Start of DATA FOR PROCESSING

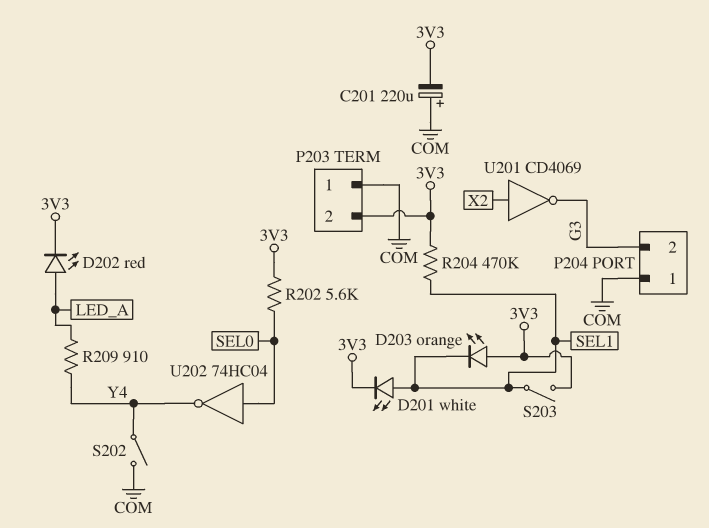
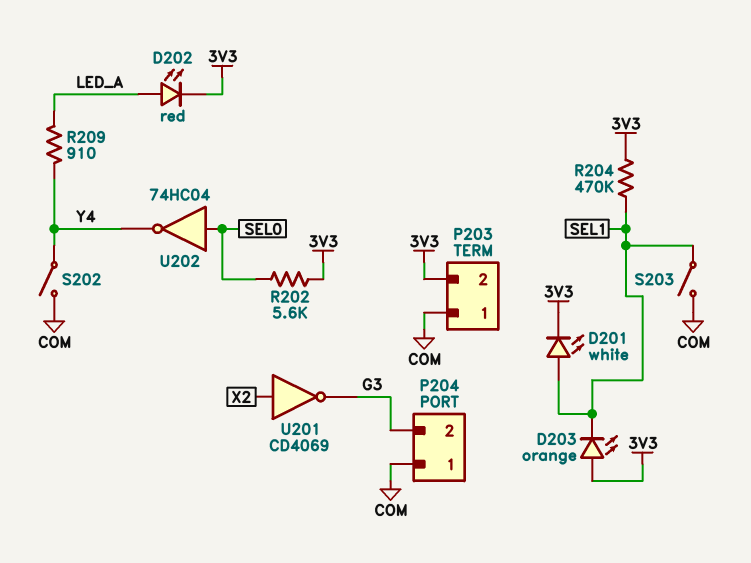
C201: 220uF (plus COM, minus 3V3) -> none
S203: switch (3V3, SEL1) -> switch (COM, SEL1)

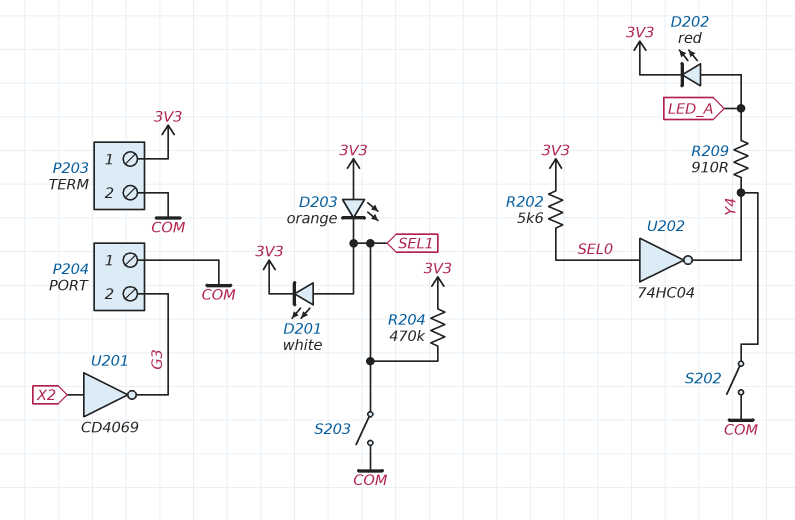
P203 pin 1: COM -> 3V3
P203 pin 2: 3V3 -> COM

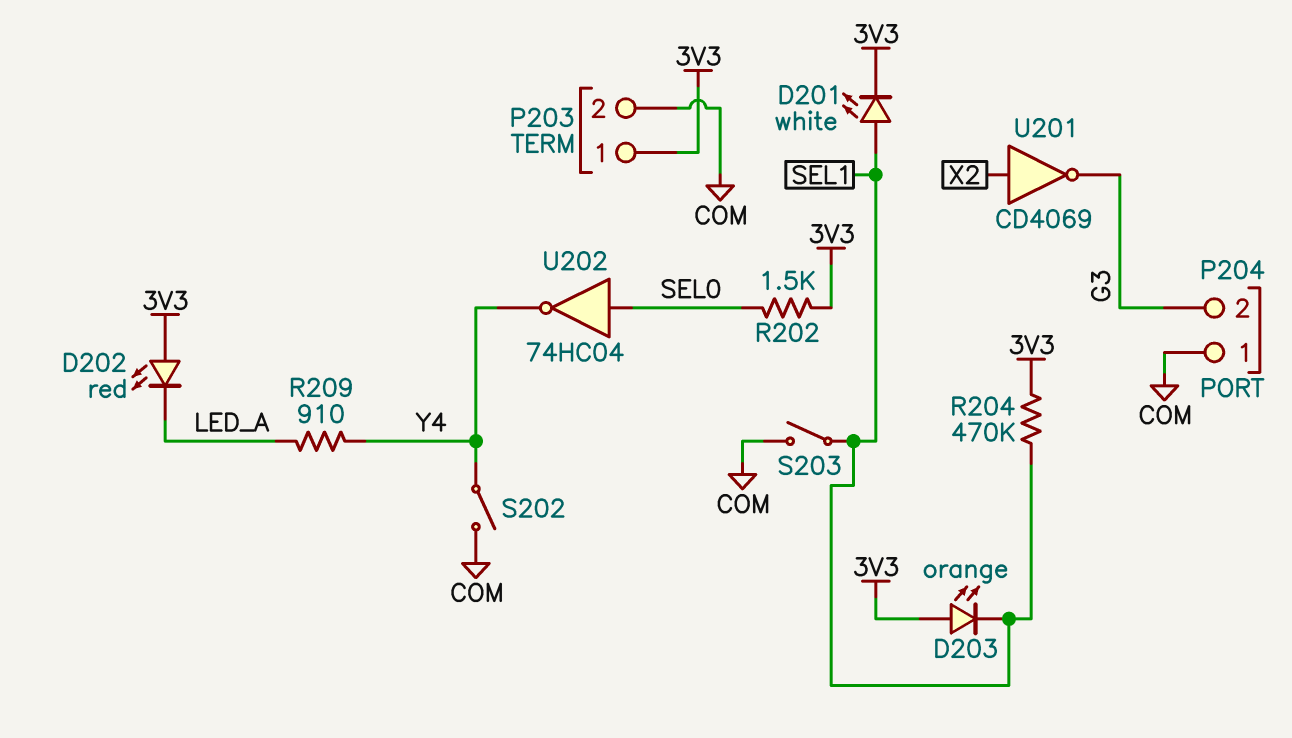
D202: LED red (A LED_A, K 3V3) -> LED red (A 3V3, K LED_A)
R202: 5.6k (3V3, SEL0) -> 1.5k (3V3, SEL0)

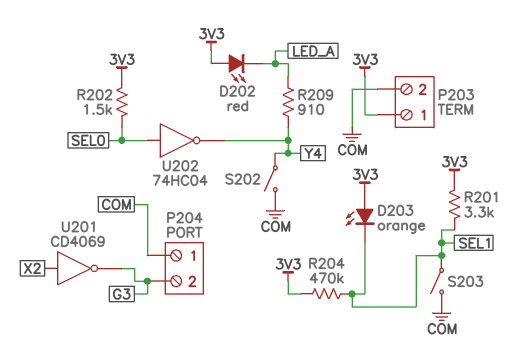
D201: LED white (A SEL1, K 3V3) -> none
R201: none -> 3.3k (3V3, SEL1)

End of DATA FOR PROCESSING

> _REQUIRED ACTION_:
Every line that contains "none" should be copied out of the data.

> _SOLVED EXERCISE_:
C201: 220uF (plus COM, minus 3V3) -> none
D201: LED white (A SEL1, K 3V3) -> none
R201: none -> 3.3k (3V3, SEL1)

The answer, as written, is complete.